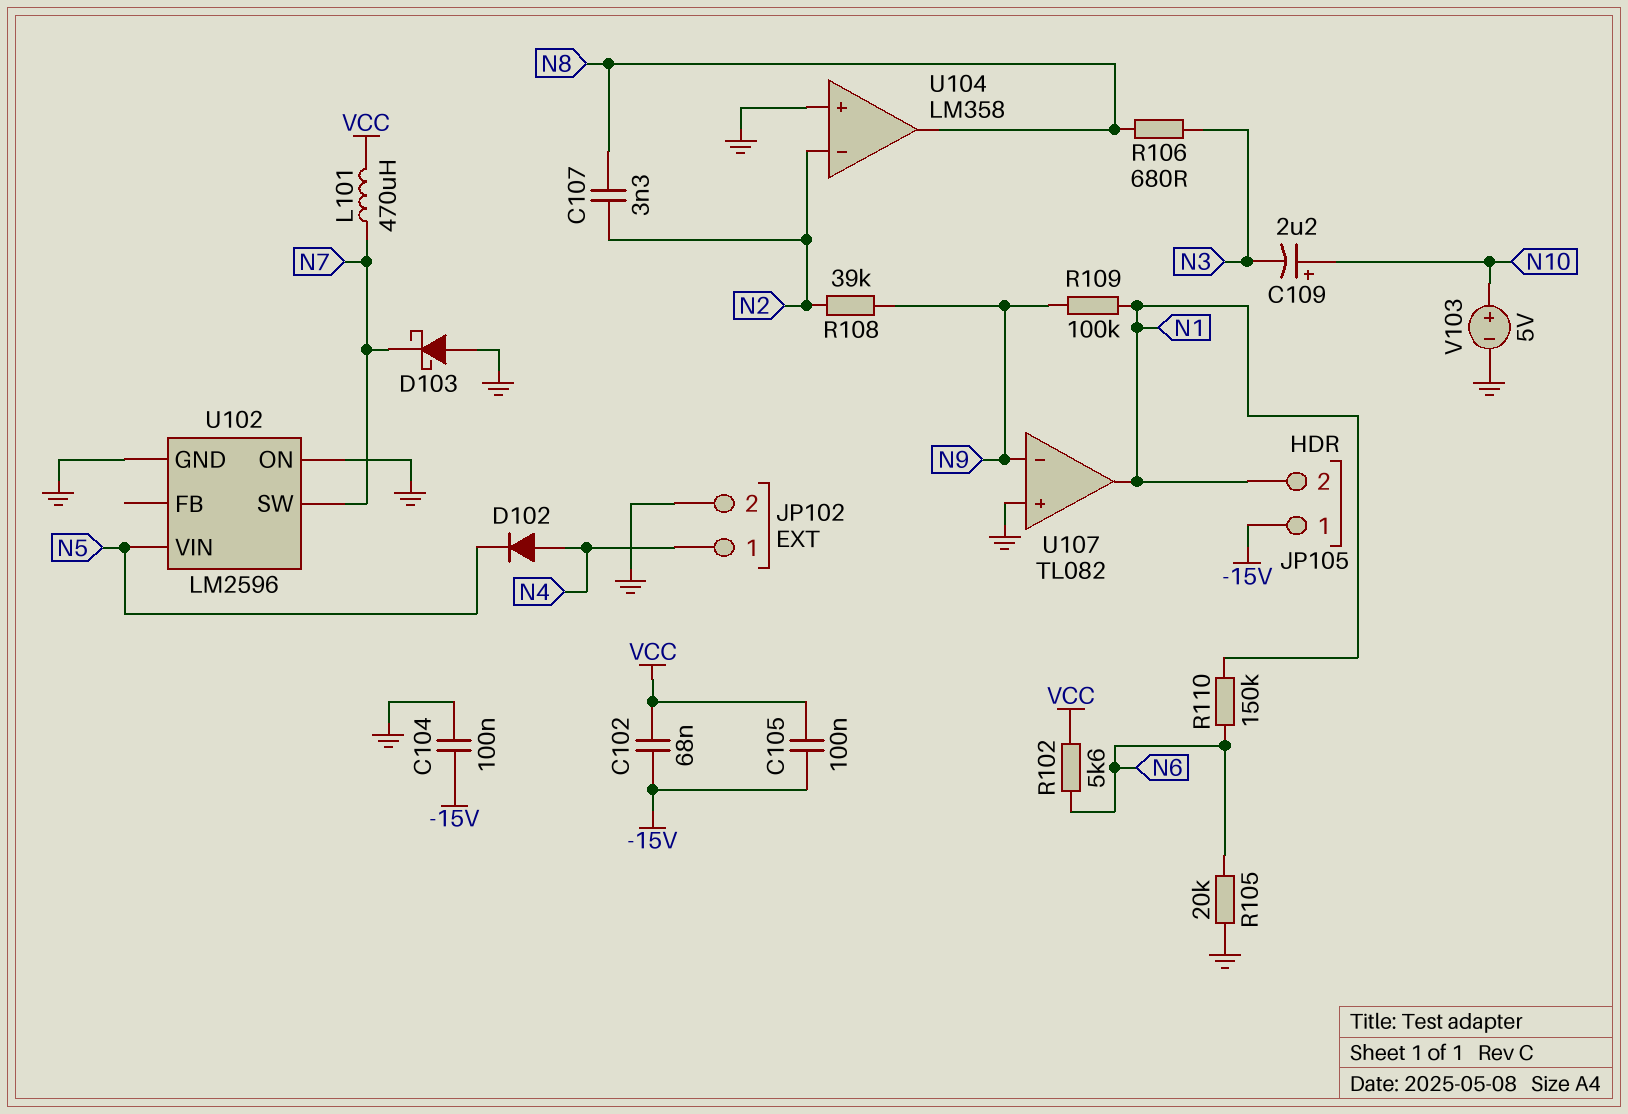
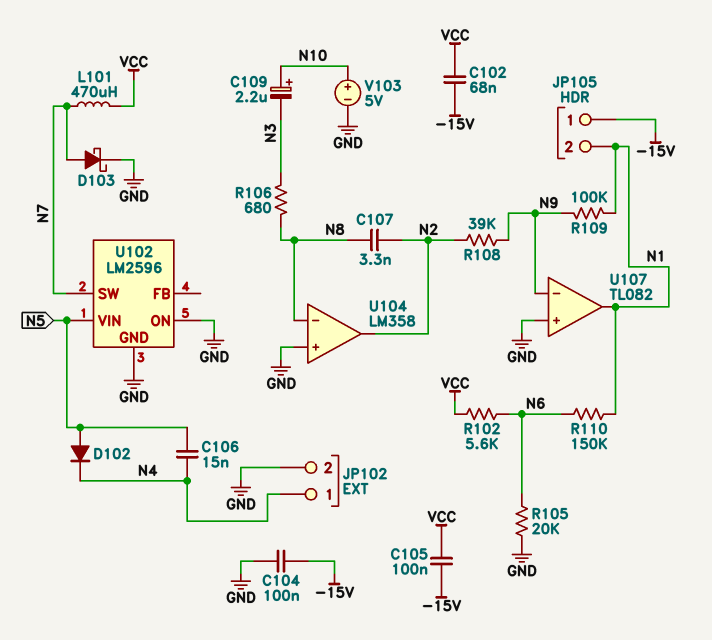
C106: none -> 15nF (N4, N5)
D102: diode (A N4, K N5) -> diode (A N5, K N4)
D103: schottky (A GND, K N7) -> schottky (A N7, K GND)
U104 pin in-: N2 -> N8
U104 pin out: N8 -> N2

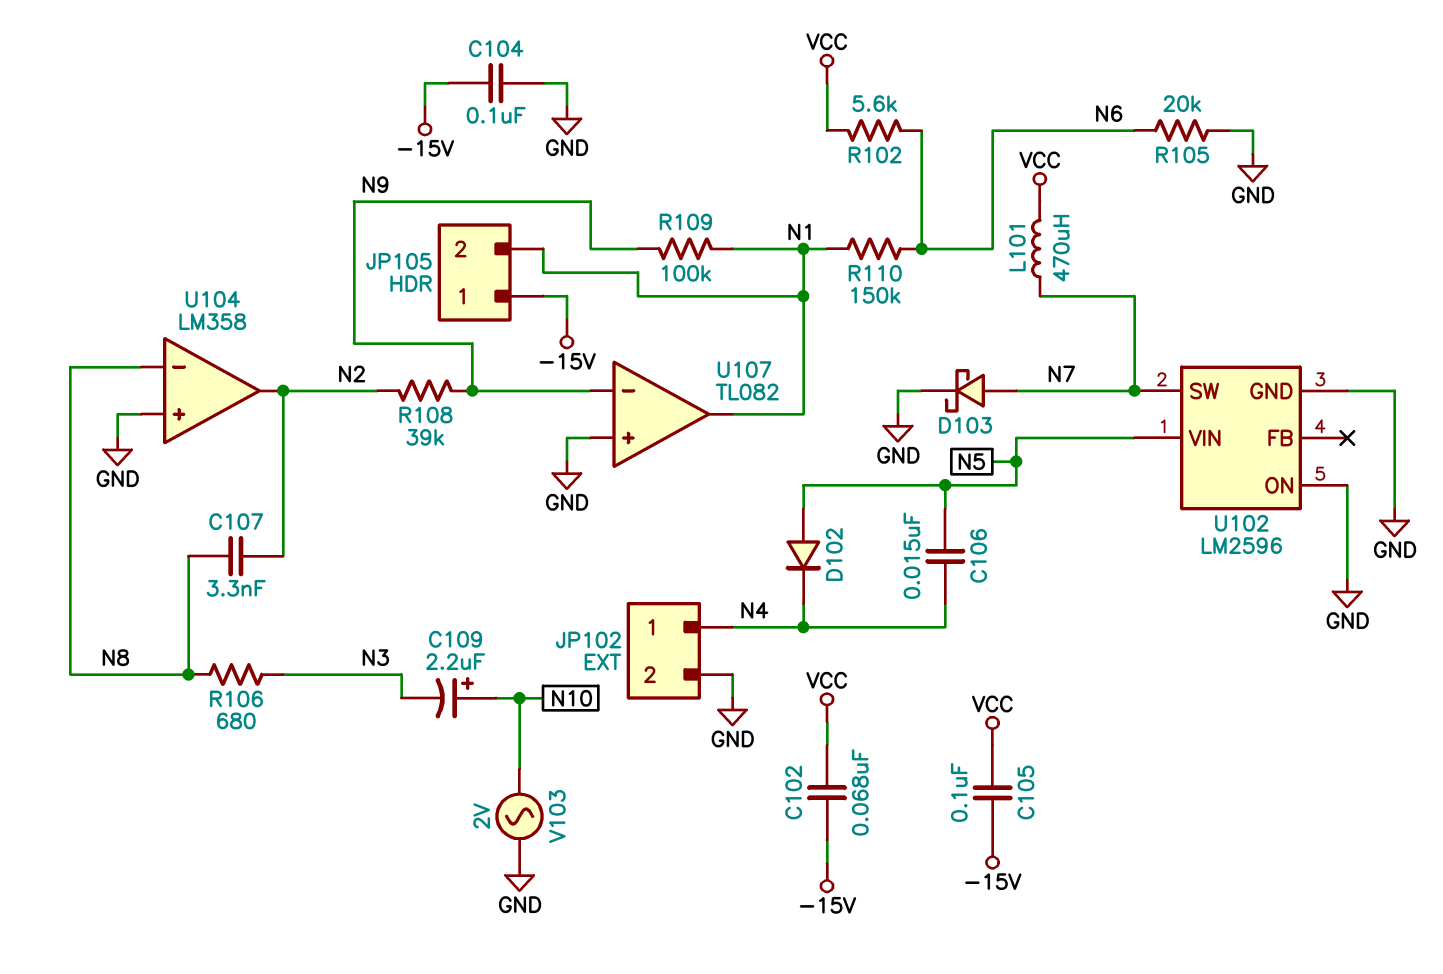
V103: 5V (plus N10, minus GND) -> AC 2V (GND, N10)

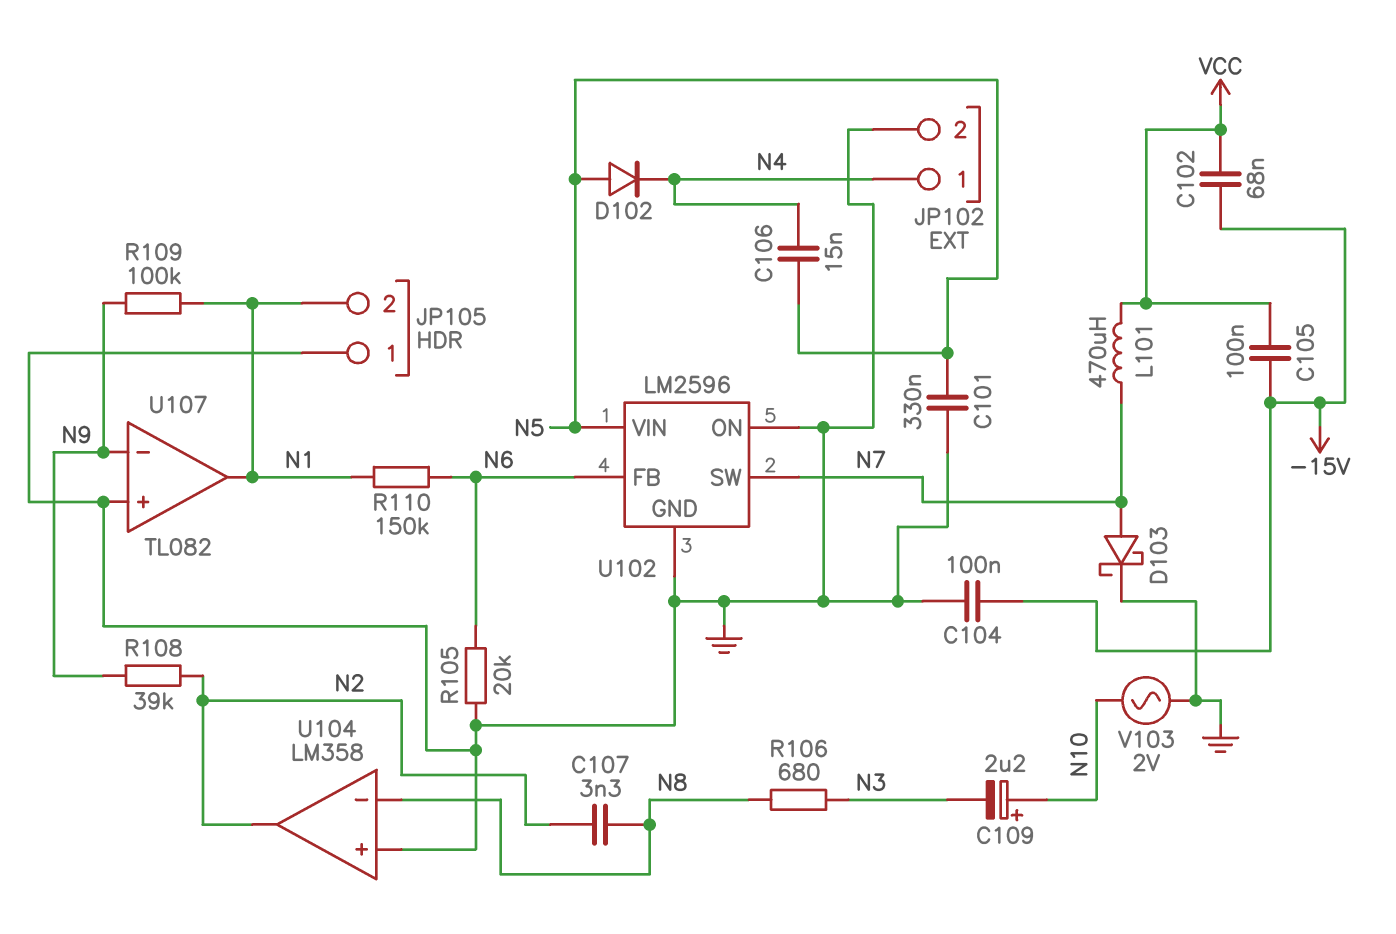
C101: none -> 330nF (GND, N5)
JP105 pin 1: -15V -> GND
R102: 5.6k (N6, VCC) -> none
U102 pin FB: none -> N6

━━━━━━━━━━━━━━━━

:: What the task asks ::
For the word "none", say how many lines of the data include it, with nothing else in the reply.

:: The completed task ::
4